Task instructions: In the copy you make, keep each entry exactly as it is and leave out all images.

[Shape transformation data]
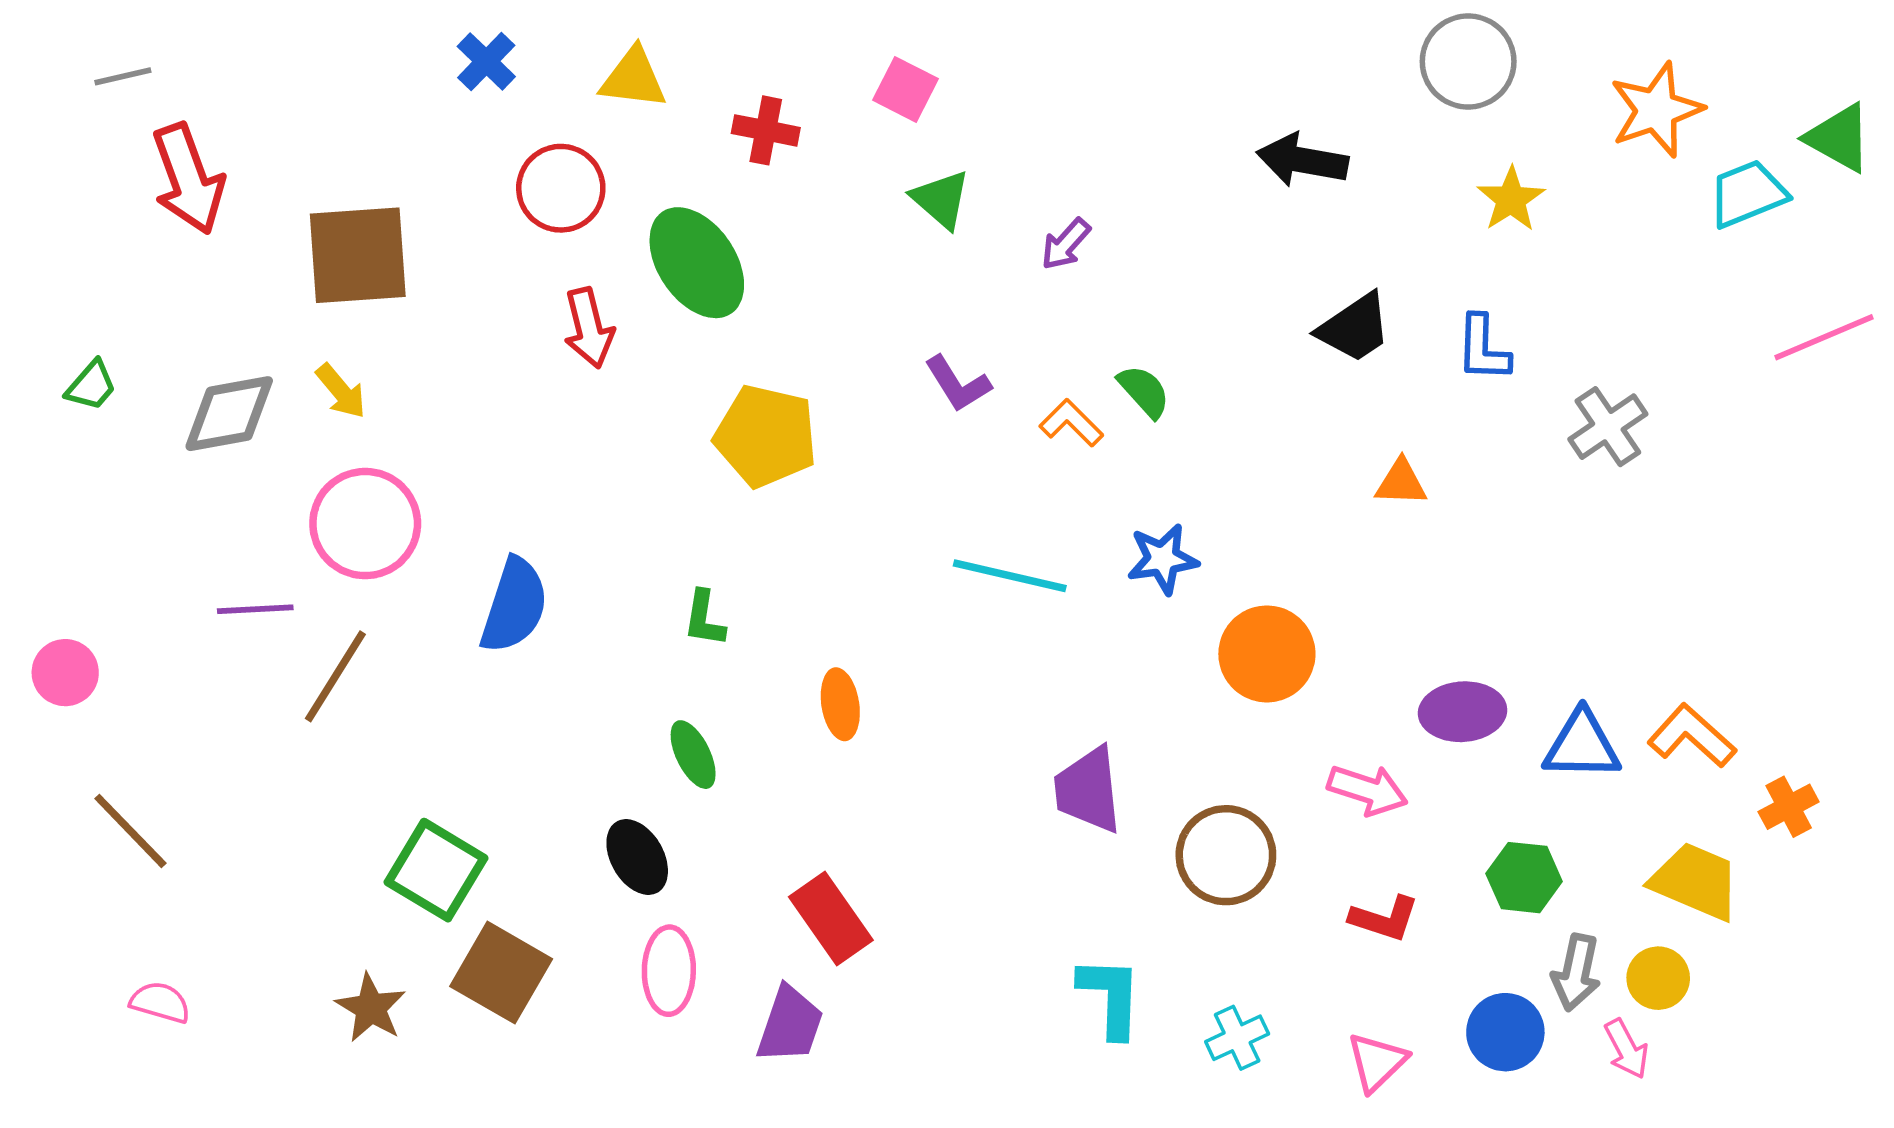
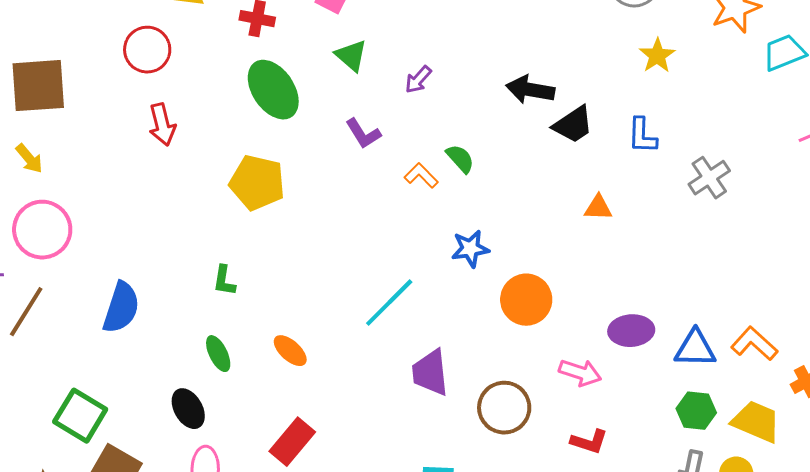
black arrow: (1302, 160) -> (530, 90), moved
green ellipse: (697, 263) -> (273, 90), moved
purple L-shape: (958, 384) -> (363, 134), moved
cyan line: (1010, 576) -> (389, 303), moved, turned -58
blue semicircle: (514, 606) -> (121, 308), moved
orange ellipse: (840, 704) -> (290, 351), moved, turned -39
green hexagon: (1524, 878) -> (696, 411), moved
red rectangle: (831, 919) -> (292, 442), turned 75

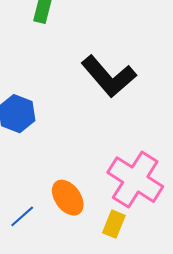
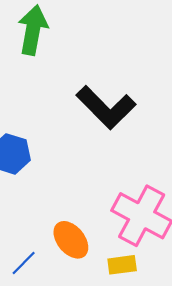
yellow rectangle: (114, 224) -> (122, 265), turned 64

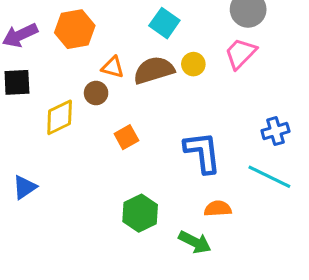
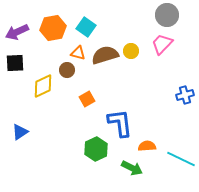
cyan square: (164, 23) -> (86, 27), moved
blue L-shape: (202, 152) -> (120, 123), moved
cyan line: (269, 177) -> (181, 159), moved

Solution to the exercise:
black arrow: (1302, 160) -> (530, 90), moved
green ellipse: (697, 263) -> (273, 90), moved
purple L-shape: (958, 384) -> (363, 134), moved
cyan line: (1010, 576) -> (389, 303), moved, turned -58
blue semicircle: (514, 606) -> (121, 308), moved
orange ellipse: (840, 704) -> (290, 351), moved, turned -39
green hexagon: (1524, 878) -> (696, 411), moved
red rectangle: (831, 919) -> (292, 442), turned 75

yellow rectangle: (114, 224) -> (122, 265), turned 64

cyan square: (164, 23) -> (86, 27), moved
blue L-shape: (202, 152) -> (120, 123), moved
cyan line: (269, 177) -> (181, 159), moved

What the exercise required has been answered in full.